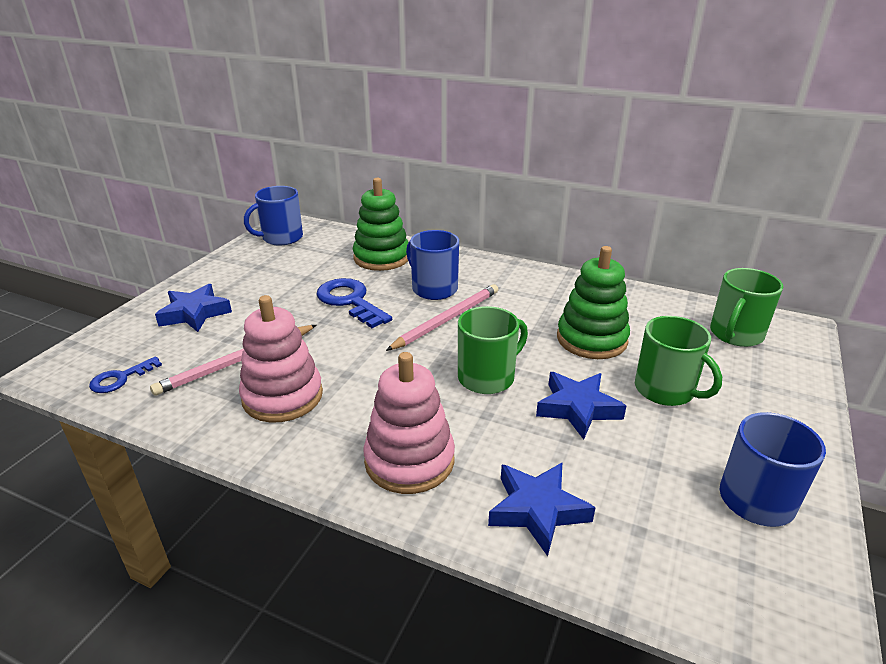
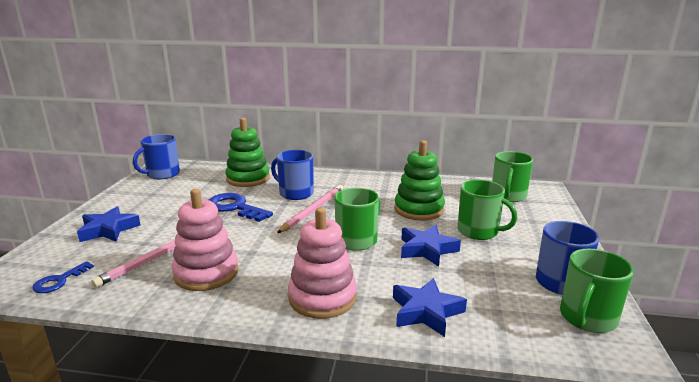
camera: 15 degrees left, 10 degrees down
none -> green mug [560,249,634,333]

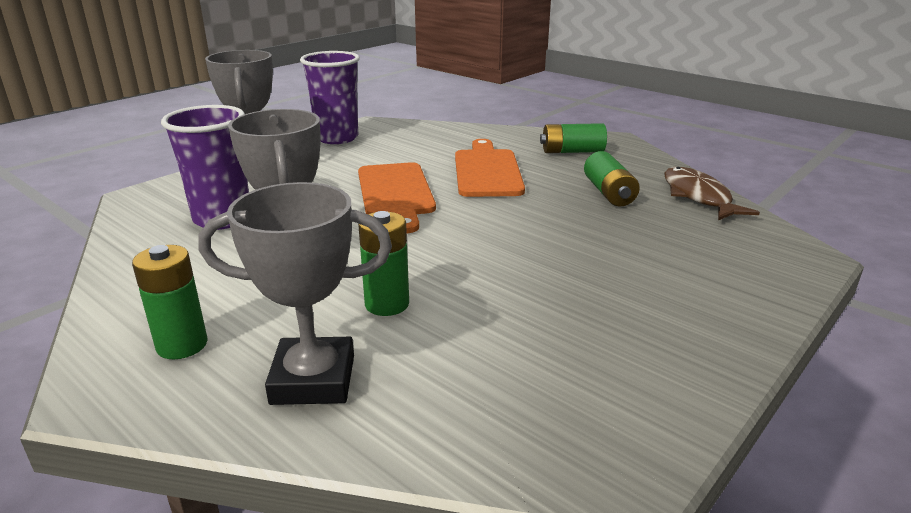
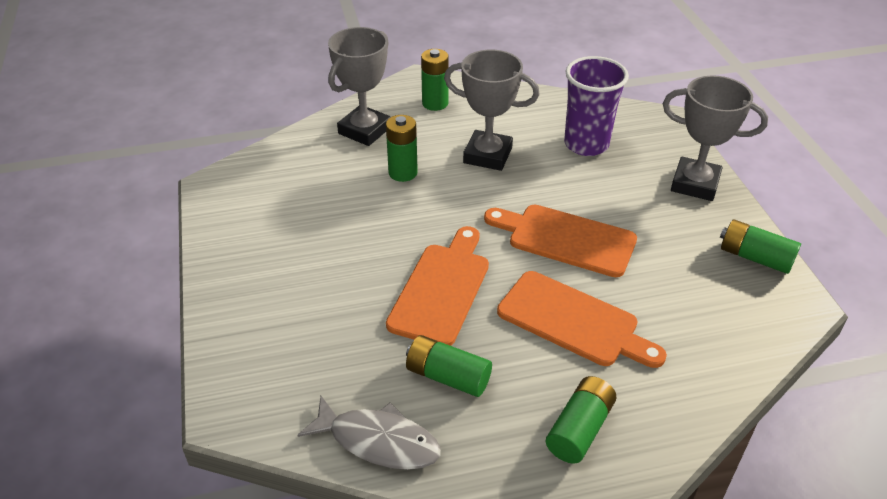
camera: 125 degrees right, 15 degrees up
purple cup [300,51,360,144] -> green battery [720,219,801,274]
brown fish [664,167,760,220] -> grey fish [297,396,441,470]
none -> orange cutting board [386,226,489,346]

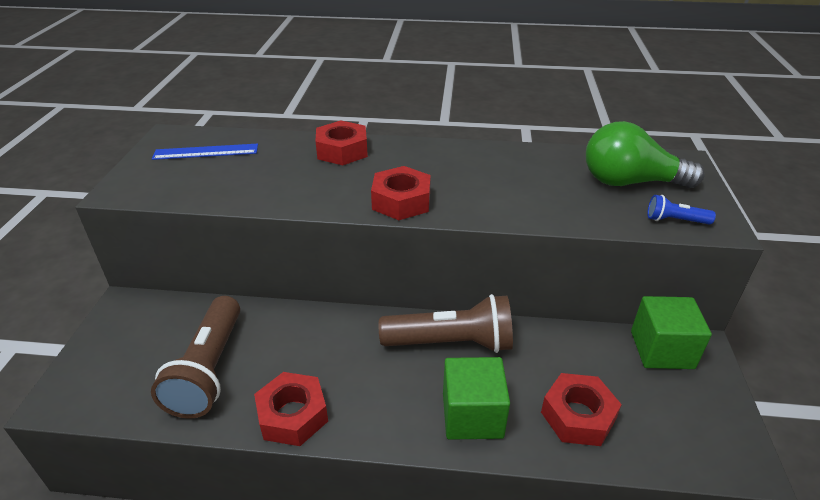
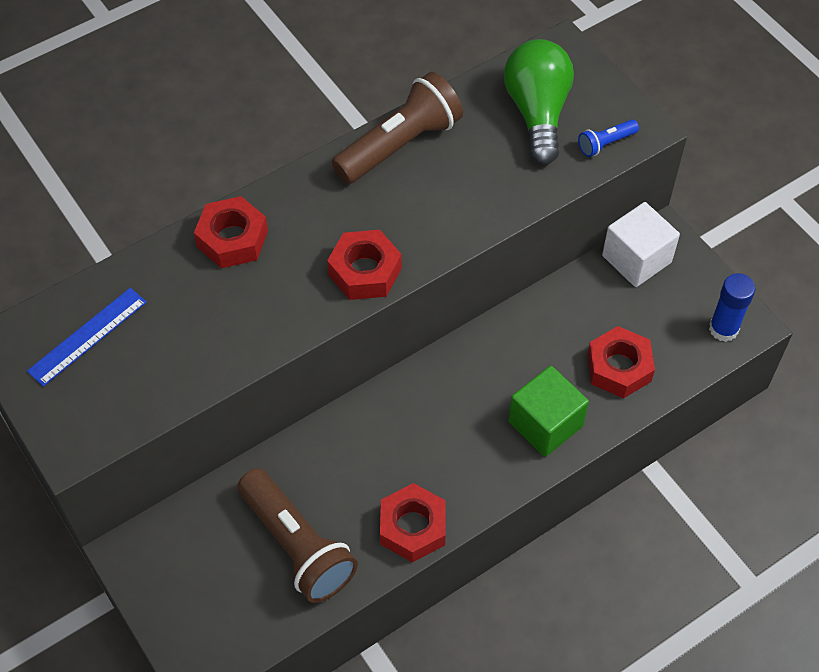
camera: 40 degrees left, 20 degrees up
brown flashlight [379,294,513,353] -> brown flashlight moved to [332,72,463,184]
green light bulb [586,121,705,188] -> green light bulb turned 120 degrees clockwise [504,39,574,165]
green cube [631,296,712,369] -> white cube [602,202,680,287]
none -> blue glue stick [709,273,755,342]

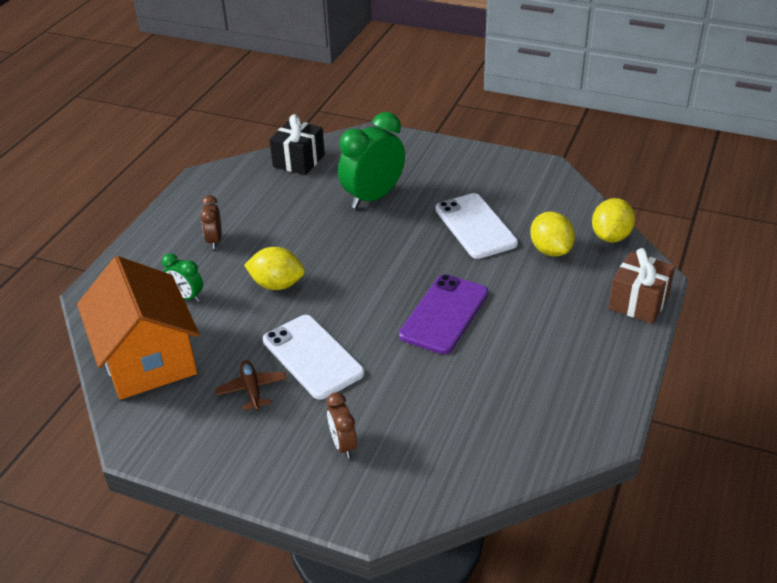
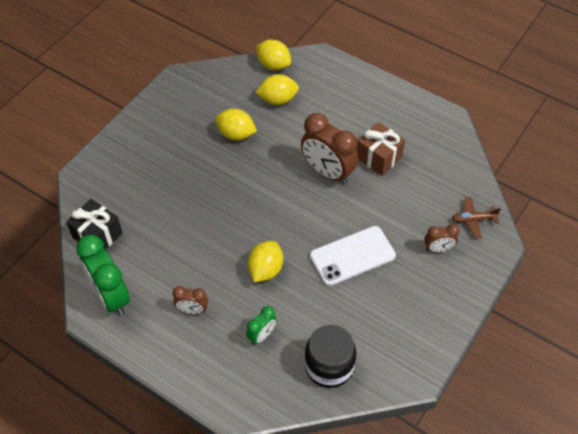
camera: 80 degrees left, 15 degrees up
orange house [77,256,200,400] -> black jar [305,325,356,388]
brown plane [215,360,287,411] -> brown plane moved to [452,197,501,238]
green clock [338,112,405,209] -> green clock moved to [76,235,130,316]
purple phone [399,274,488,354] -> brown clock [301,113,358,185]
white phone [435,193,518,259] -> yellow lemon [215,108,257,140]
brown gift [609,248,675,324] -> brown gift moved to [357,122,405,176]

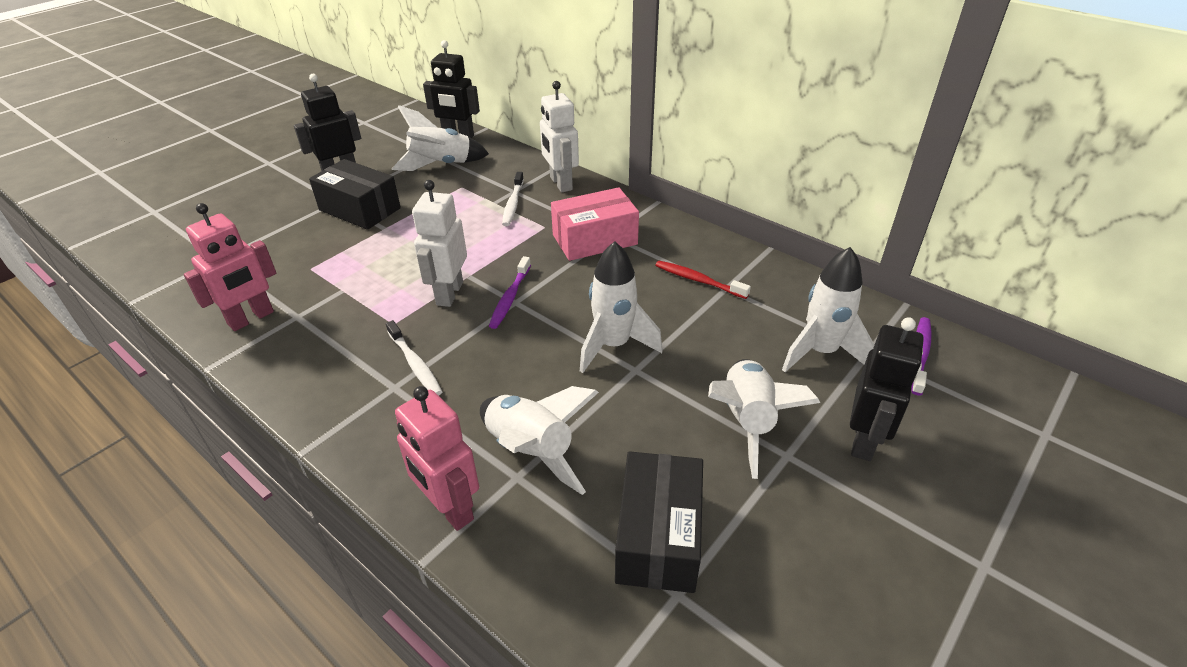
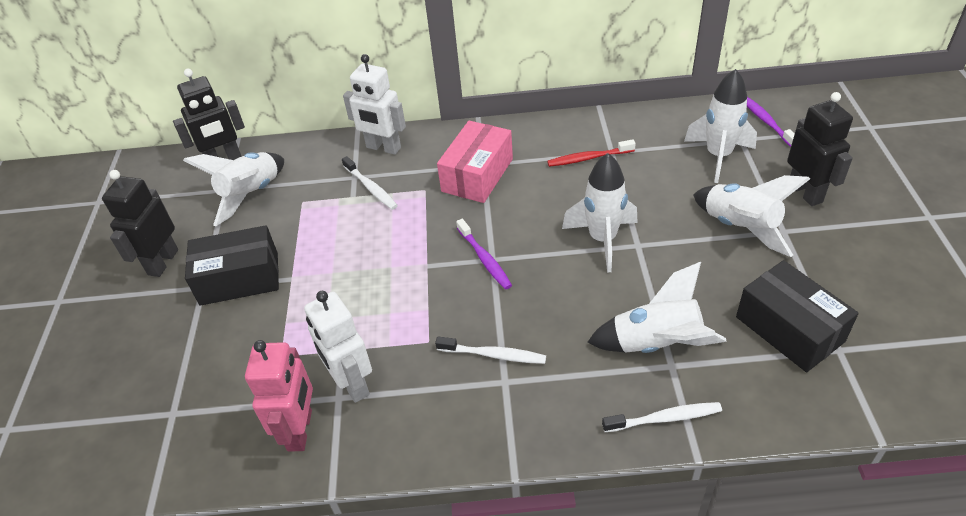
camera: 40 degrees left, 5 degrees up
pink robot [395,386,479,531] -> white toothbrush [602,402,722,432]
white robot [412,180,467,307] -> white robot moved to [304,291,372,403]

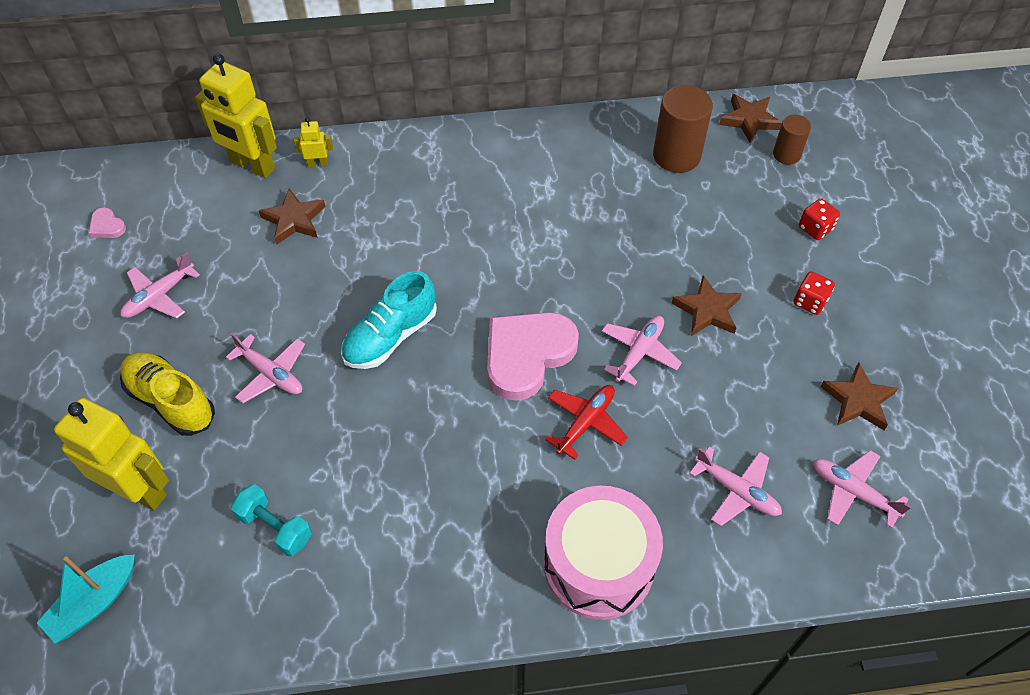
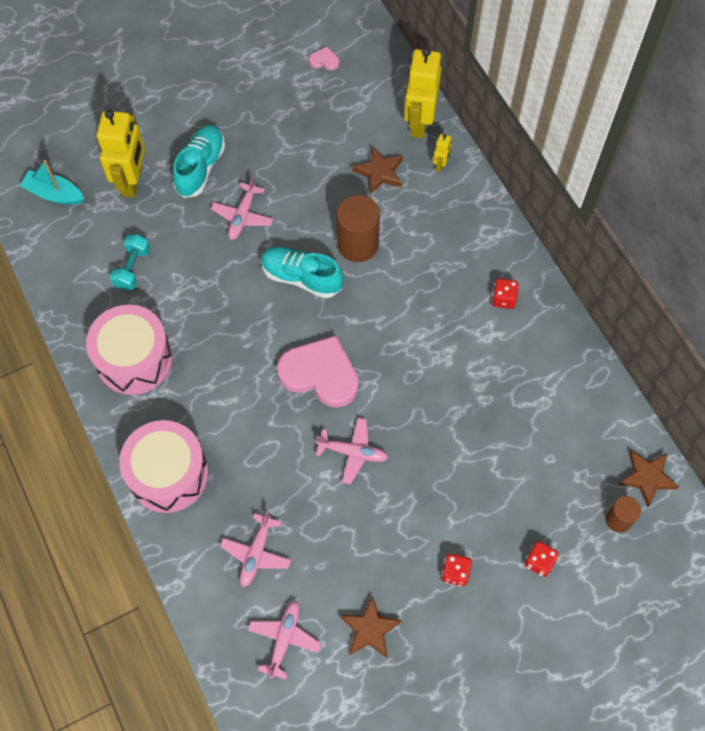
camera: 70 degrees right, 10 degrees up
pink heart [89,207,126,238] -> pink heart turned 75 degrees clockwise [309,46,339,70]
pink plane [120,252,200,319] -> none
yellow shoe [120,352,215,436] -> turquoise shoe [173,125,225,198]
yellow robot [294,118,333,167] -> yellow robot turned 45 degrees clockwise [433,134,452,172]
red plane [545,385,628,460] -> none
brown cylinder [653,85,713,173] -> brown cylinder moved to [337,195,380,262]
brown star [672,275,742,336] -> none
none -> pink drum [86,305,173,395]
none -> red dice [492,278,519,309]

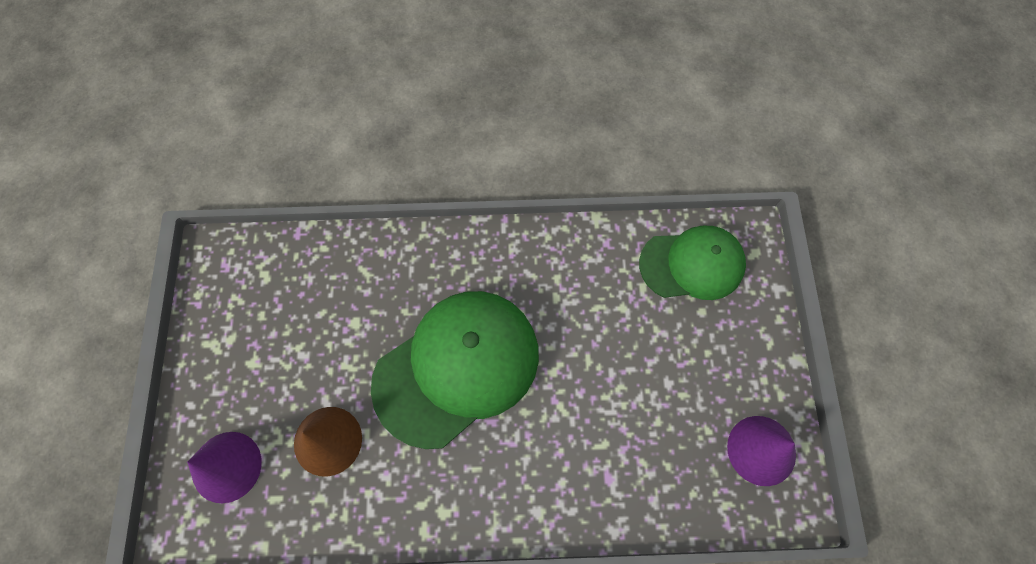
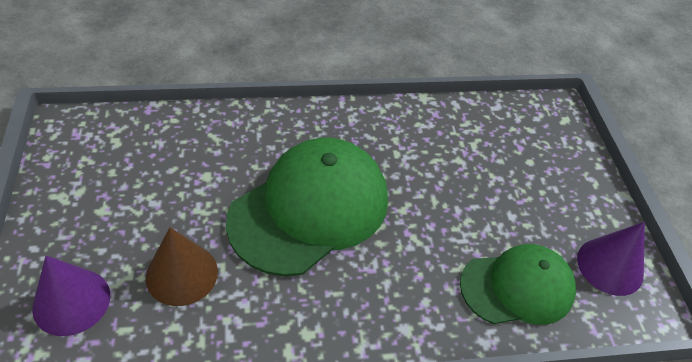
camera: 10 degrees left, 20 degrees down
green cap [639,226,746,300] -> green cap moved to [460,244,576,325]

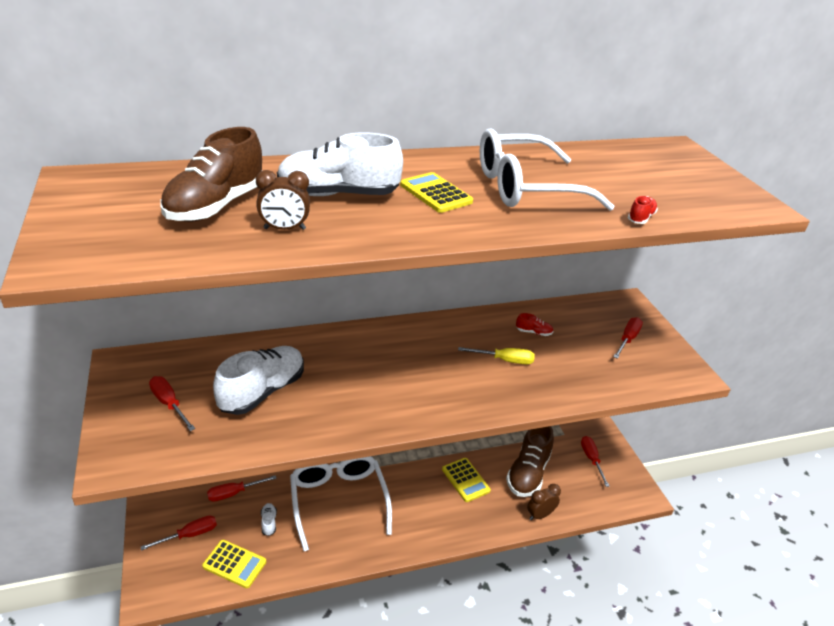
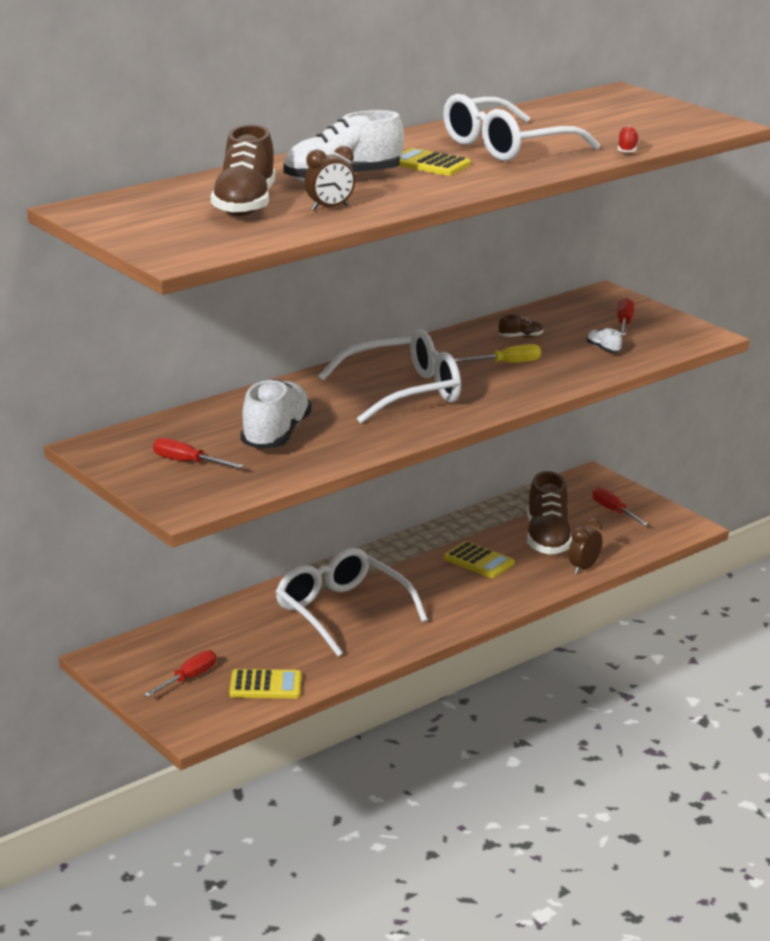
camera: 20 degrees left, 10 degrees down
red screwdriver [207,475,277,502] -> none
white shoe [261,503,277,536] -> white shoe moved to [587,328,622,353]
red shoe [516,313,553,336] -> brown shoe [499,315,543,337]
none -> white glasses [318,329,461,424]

(Aim of the exercise)
The material must be returned exactly, with its pictures omitted.

(Solved exercise)
camera: 15 degrees left, 10 degrees down
none -> green mug [560,249,634,333]

camera: 125 degrees right, 15 degrees up
purple cup [300,51,360,144] -> green battery [720,219,801,274]
brown fish [664,167,760,220] -> grey fish [297,396,441,470]
none -> orange cutting board [386,226,489,346]

camera: 40 degrees left, 20 degrees up
brown flashlight [379,294,513,353] -> brown flashlight moved to [332,72,463,184]
green light bulb [586,121,705,188] -> green light bulb turned 120 degrees clockwise [504,39,574,165]
green cube [631,296,712,369] -> white cube [602,202,680,287]
none -> blue glue stick [709,273,755,342]

camera: 80 degrees left, 15 degrees up
orange house [77,256,200,400] -> black jar [305,325,356,388]
brown plane [215,360,287,411] -> brown plane moved to [452,197,501,238]
green clock [338,112,405,209] -> green clock moved to [76,235,130,316]
purple phone [399,274,488,354] -> brown clock [301,113,358,185]
white phone [435,193,518,259] -> yellow lemon [215,108,257,140]
brown gift [609,248,675,324] -> brown gift moved to [357,122,405,176]

camera: 40 degrees left, 5 degrees up
pink robot [395,386,479,531] -> white toothbrush [602,402,722,432]
white robot [412,180,467,307] -> white robot moved to [304,291,372,403]

camera: 70 degrees right, 10 degrees up
pink heart [89,207,126,238] -> pink heart turned 75 degrees clockwise [309,46,339,70]
pink plane [120,252,200,319] -> none
yellow shoe [120,352,215,436] -> turquoise shoe [173,125,225,198]
yellow robot [294,118,333,167] -> yellow robot turned 45 degrees clockwise [433,134,452,172]
red plane [545,385,628,460] -> none
brown cylinder [653,85,713,173] -> brown cylinder moved to [337,195,380,262]
brown star [672,275,742,336] -> none
none -> pink drum [86,305,173,395]
none -> red dice [492,278,519,309]

camera: 10 degrees left, 20 degrees down
green cap [639,226,746,300] -> green cap moved to [460,244,576,325]

camera: 20 degrees left, 10 degrees down
red screwdriver [207,475,277,502] -> none
white shoe [261,503,277,536] -> white shoe moved to [587,328,622,353]
red shoe [516,313,553,336] -> brown shoe [499,315,543,337]
none -> white glasses [318,329,461,424]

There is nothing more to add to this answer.